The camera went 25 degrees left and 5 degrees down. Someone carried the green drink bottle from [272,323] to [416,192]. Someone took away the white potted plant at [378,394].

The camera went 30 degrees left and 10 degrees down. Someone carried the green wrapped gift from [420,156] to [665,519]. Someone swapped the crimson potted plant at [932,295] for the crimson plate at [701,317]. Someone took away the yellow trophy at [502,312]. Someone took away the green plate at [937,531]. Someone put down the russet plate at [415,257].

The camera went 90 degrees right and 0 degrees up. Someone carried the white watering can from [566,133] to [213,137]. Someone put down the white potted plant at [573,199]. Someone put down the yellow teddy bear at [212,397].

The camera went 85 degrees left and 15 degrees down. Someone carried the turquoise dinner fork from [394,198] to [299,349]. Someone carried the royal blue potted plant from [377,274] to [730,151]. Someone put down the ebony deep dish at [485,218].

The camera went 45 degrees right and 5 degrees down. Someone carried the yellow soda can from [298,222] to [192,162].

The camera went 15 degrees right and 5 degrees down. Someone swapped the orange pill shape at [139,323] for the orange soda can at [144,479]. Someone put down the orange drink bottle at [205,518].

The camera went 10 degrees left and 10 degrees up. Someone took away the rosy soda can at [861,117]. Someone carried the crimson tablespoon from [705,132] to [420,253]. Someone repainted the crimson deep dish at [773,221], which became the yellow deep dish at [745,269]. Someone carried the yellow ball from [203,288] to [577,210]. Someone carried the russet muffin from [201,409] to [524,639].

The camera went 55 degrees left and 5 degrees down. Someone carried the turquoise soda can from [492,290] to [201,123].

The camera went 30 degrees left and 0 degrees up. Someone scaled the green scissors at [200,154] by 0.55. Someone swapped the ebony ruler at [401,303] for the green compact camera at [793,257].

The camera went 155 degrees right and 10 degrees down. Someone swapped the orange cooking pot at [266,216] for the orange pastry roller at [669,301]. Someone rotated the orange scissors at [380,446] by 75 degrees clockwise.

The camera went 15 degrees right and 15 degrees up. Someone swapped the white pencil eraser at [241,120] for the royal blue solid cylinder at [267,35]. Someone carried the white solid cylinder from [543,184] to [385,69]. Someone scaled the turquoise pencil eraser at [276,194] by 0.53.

———

Check each line above for the string "drink" and copy the ones that have it.

▸ Task solution:
The camera went 25 degrees left and 5 degrees down. Someone carried the green drink bottle from [272,323] to [416,192]. Someone took away the white potted plant at [378,394].
The camera went 15 degrees right and 5 degrees down. Someone swapped the orange pill shape at [139,323] for the orange soda can at [144,479]. Someone put down the orange drink bottle at [205,518].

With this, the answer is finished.